• **PROMPT**
Would you copy out the following entries exactly, without any of the pictures?

• **RECORDS SUPPLIED**

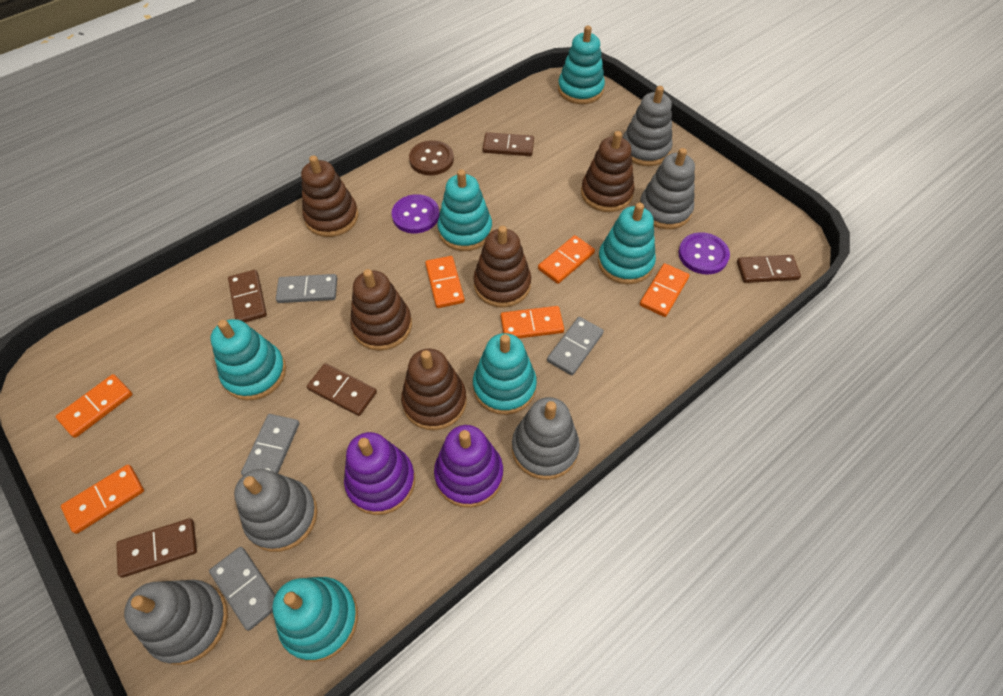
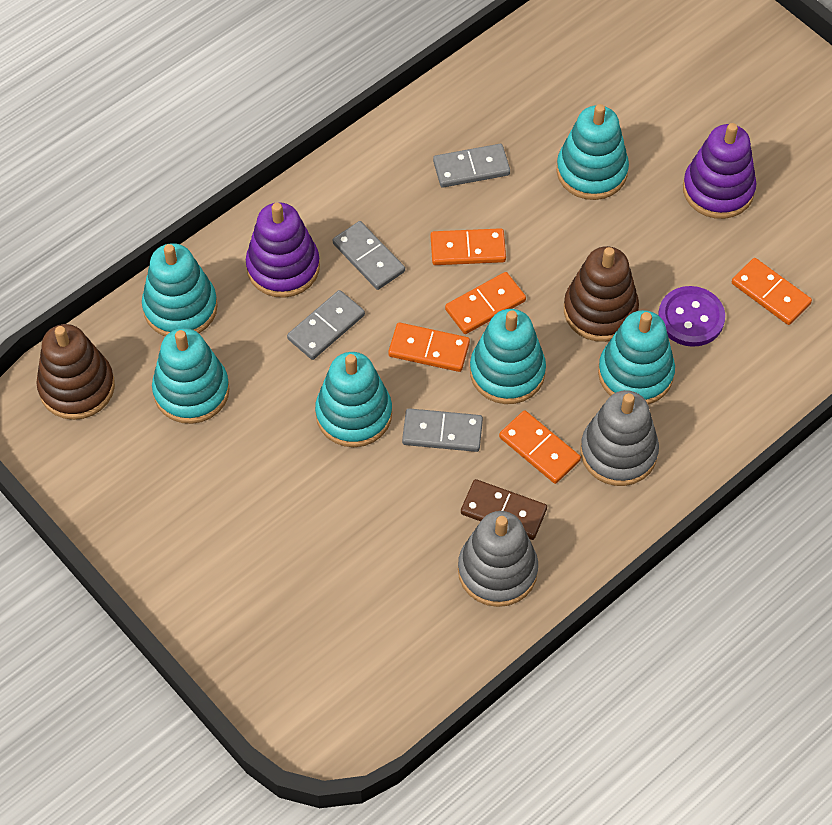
brown button: 1 -> 0
brown domino: 5 -> 1
brown stacking toy: 5 -> 2
grey stacking toy: 5 -> 2
orange domino: 6 -> 5
purple button: 2 -> 1

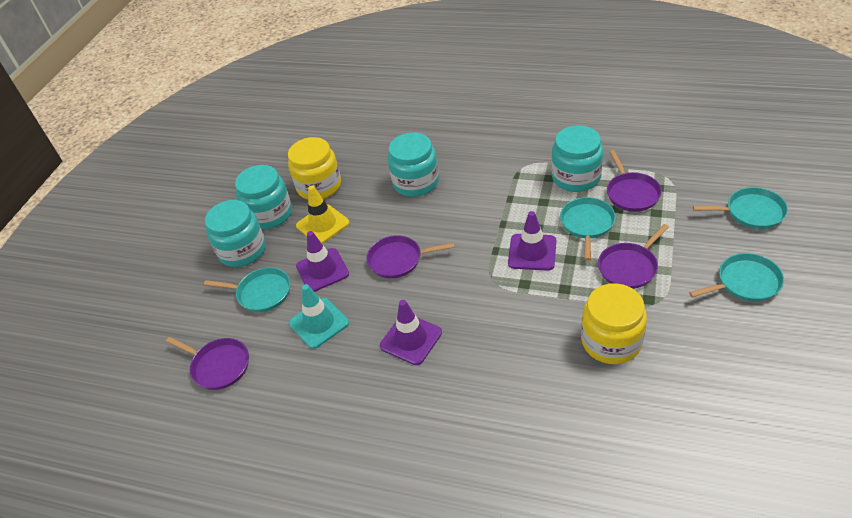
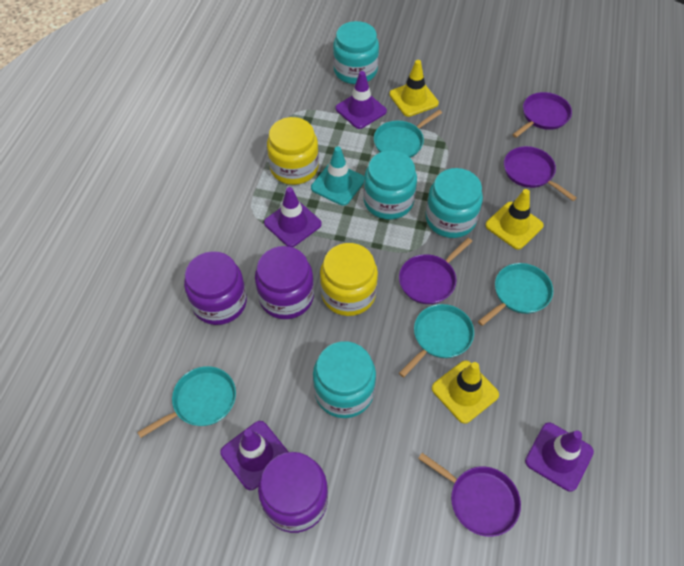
purple jar: 0 -> 3
purple traffic cone: 3 -> 4
yellow traffic cone: 1 -> 3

• **RESULT OF THE TASK**
brown button: 1 -> 0
brown domino: 5 -> 1
brown stacking toy: 5 -> 2
grey stacking toy: 5 -> 2
orange domino: 6 -> 5
purple button: 2 -> 1

purple jar: 0 -> 3
purple traffic cone: 3 -> 4
yellow traffic cone: 1 -> 3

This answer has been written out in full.